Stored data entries

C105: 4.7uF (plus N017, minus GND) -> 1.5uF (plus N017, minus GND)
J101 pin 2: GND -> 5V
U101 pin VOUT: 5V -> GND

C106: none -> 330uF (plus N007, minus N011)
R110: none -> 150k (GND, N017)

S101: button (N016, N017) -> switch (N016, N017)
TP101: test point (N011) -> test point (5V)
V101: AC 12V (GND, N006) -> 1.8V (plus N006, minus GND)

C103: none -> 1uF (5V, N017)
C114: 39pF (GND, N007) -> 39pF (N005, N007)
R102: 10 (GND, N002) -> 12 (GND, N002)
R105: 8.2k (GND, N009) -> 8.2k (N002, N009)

--

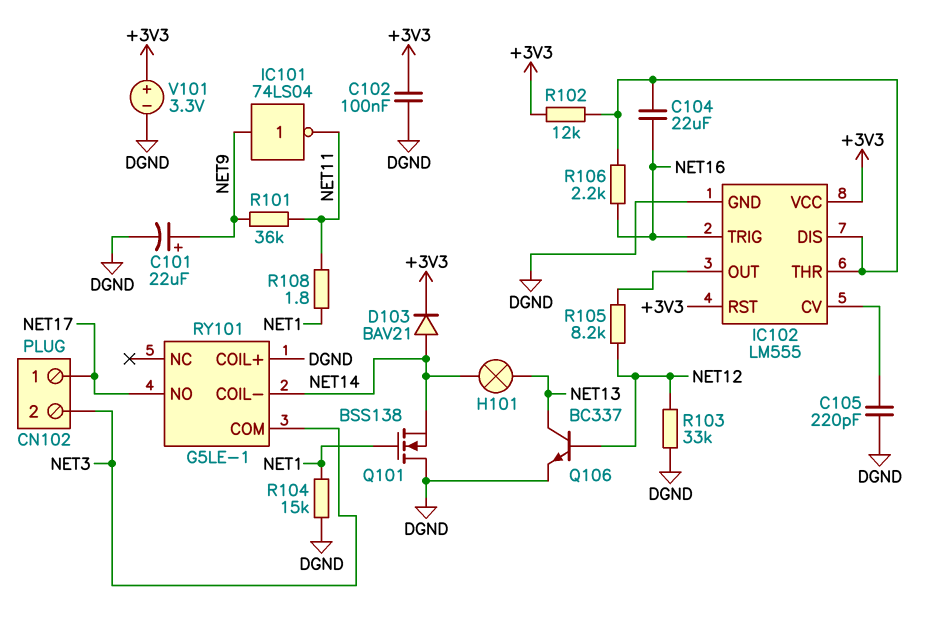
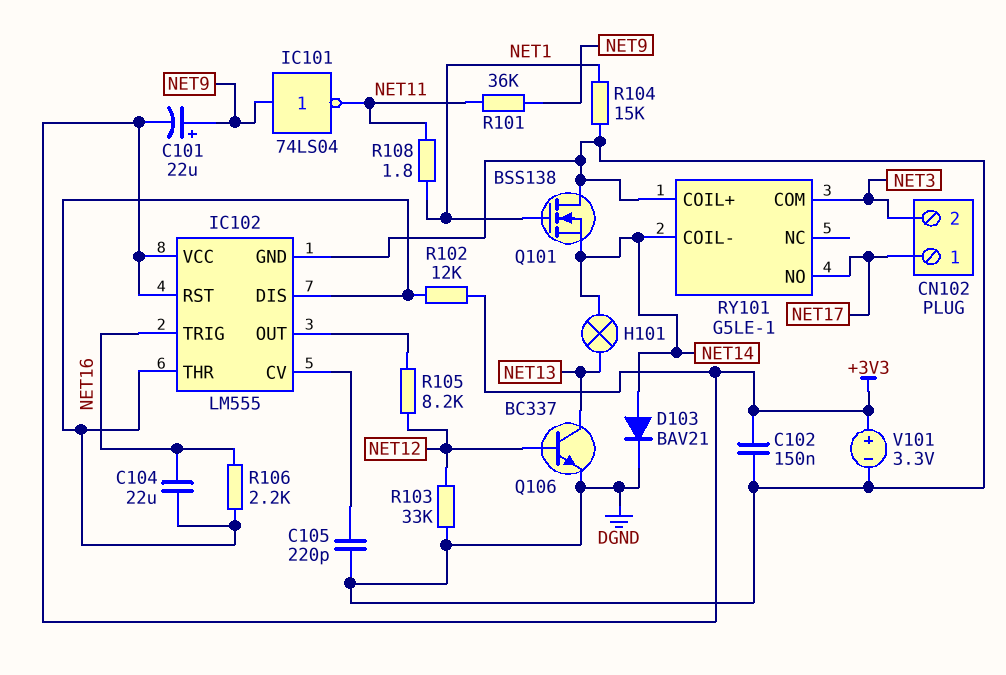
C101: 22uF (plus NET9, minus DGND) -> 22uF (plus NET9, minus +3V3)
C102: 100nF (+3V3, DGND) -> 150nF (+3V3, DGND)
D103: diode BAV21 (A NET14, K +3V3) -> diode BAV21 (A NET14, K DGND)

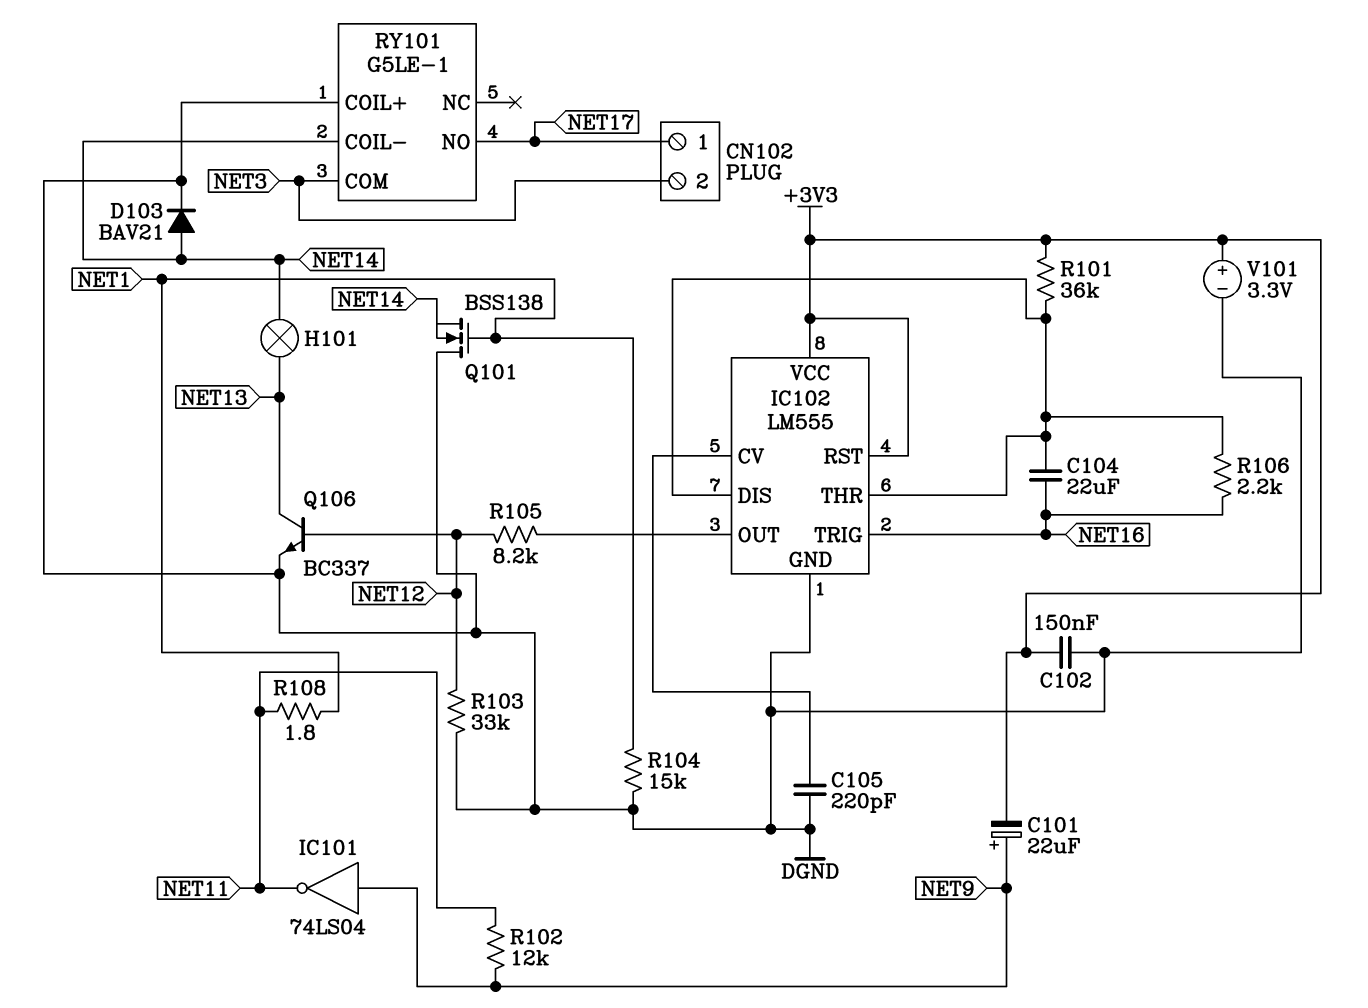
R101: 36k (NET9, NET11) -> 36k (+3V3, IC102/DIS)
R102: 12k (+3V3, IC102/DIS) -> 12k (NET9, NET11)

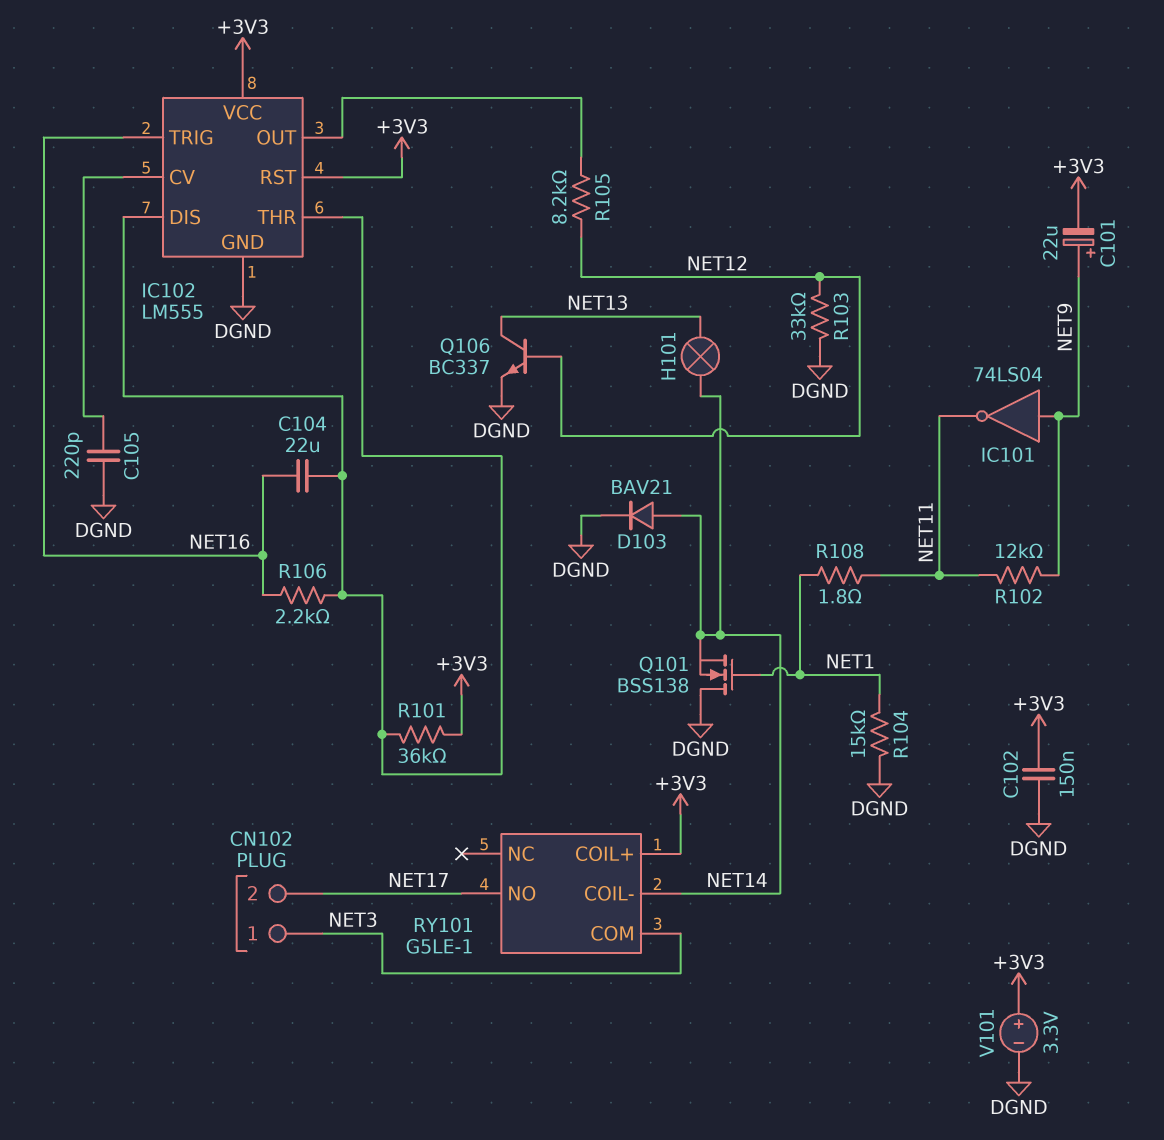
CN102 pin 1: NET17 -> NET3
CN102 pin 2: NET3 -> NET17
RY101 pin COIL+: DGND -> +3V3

■ WHAT YOU SHOULD DO: Within the entries above, find the string "DGND" and return each line that holds it.

■ ANSWER AREA:
C101: 22uF (plus NET9, minus DGND) -> 22uF (plus NET9, minus +3V3)
C102: 100nF (+3V3, DGND) -> 150nF (+3V3, DGND)
D103: diode BAV21 (A NET14, K +3V3) -> diode BAV21 (A NET14, K DGND)
RY101 pin COIL+: DGND -> +3V3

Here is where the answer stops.